▶ _WORK ORDER_: Repeat every record below exactly as it appears.

Content revision data:
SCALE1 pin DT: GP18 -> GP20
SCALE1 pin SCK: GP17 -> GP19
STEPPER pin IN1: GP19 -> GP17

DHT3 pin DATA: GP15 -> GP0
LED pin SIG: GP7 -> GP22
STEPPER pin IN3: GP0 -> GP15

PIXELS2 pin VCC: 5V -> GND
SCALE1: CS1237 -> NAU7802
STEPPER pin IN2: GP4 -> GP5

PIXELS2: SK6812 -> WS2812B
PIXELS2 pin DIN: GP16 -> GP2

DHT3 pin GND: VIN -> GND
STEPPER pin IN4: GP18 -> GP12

▶ _ANSWER BOX_:
SCALE1 pin DT: GP18 -> GP20
SCALE1 pin SCK: GP17 -> GP19
STEPPER pin IN1: GP19 -> GP17

DHT3 pin DATA: GP15 -> GP0
LED pin SIG: GP7 -> GP22
STEPPER pin IN3: GP0 -> GP15

PIXELS2 pin VCC: 5V -> GND
SCALE1: CS1237 -> NAU7802
STEPPER pin IN2: GP4 -> GP5

PIXELS2: SK6812 -> WS2812B
PIXELS2 pin DIN: GP16 -> GP2

DHT3 pin GND: VIN -> GND
STEPPER pin IN4: GP18 -> GP12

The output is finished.